When you have gone through the records below, state only how many lines include the word "turned".

Multi-step shape changes:
____________________

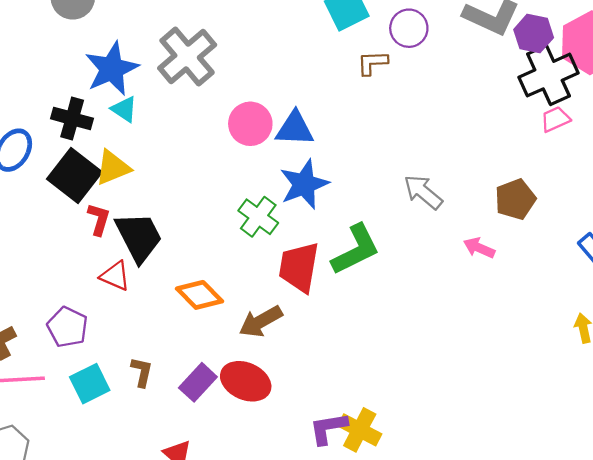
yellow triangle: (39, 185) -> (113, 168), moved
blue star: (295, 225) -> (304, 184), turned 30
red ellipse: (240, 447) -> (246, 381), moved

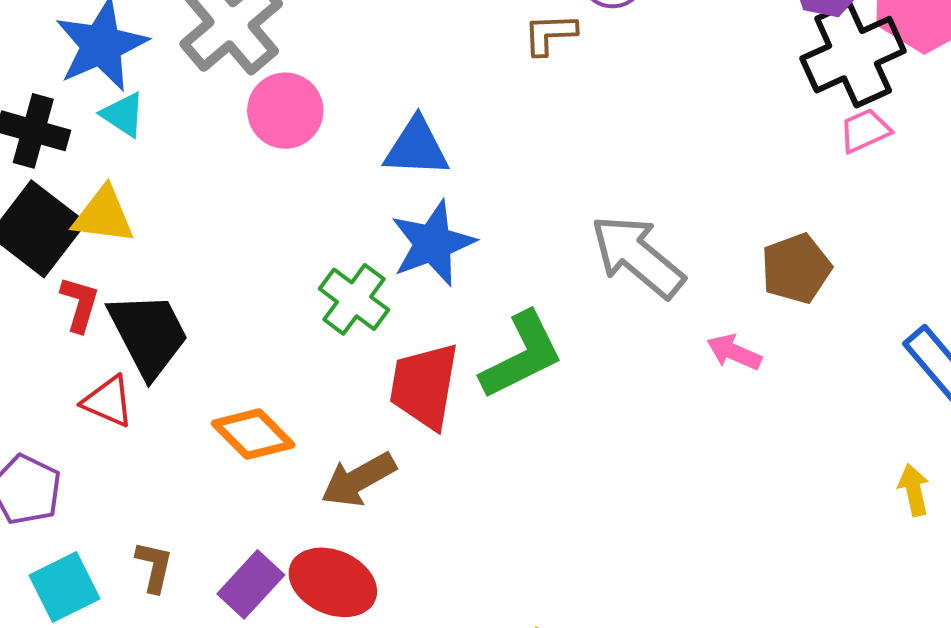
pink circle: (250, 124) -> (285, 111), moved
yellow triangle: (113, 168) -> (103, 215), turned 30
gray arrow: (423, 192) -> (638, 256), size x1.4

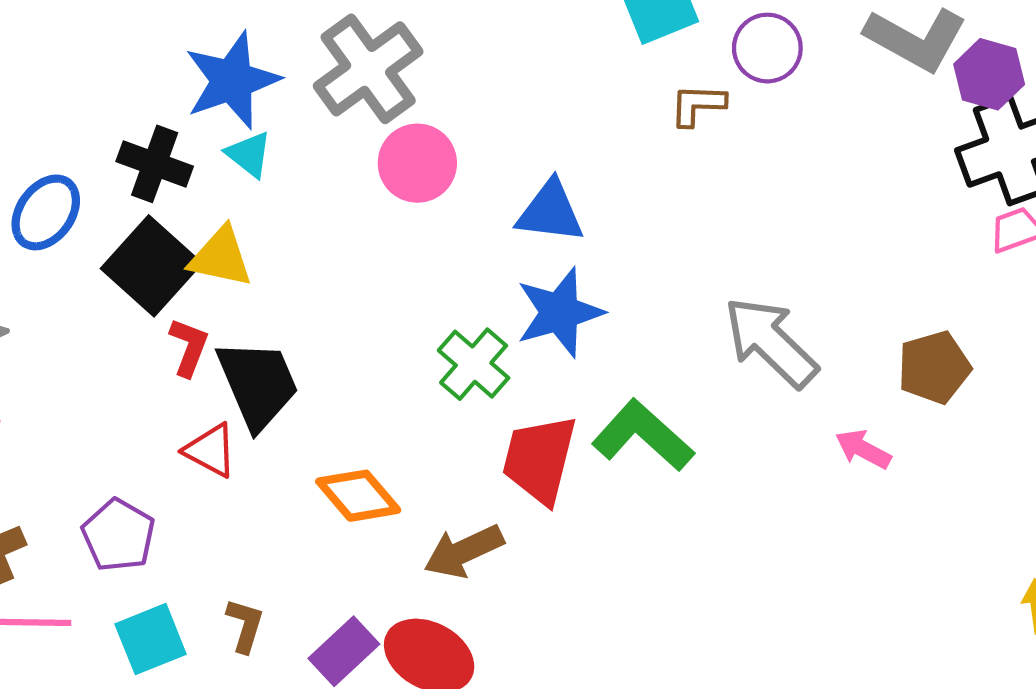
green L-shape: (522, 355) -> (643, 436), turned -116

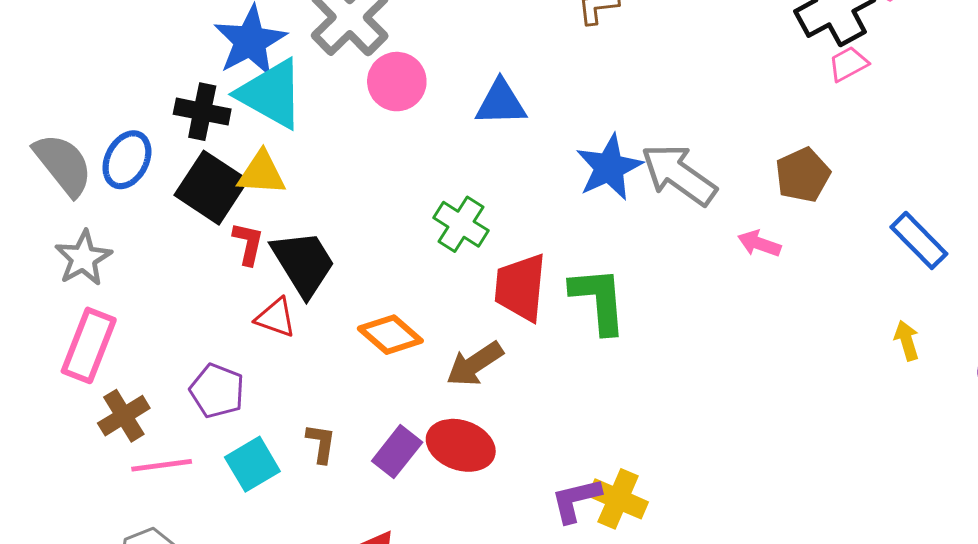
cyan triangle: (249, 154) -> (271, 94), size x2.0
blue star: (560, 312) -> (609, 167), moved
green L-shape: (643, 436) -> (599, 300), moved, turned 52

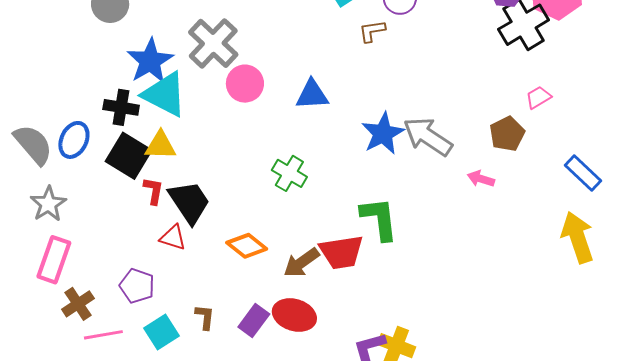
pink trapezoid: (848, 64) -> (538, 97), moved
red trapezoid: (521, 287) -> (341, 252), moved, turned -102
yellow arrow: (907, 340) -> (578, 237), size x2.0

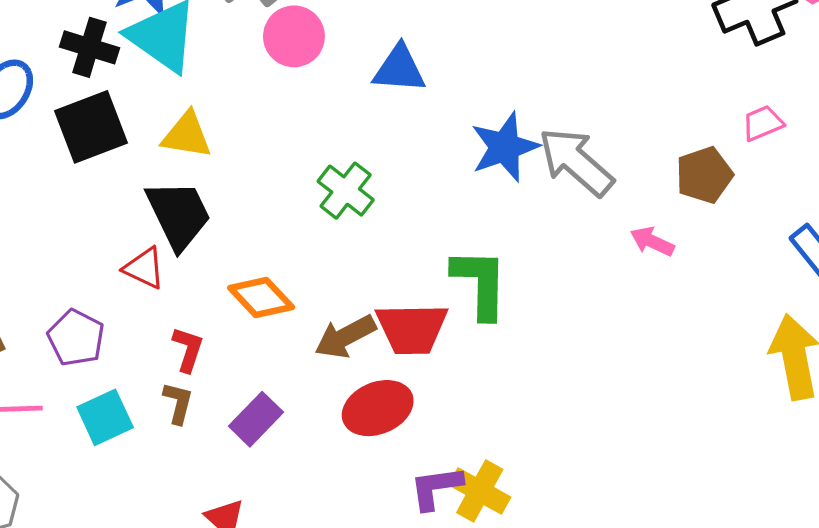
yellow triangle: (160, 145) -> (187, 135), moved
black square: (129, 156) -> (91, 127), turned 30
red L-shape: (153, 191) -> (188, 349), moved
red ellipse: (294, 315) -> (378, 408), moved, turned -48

____________________

— ANSWER —
7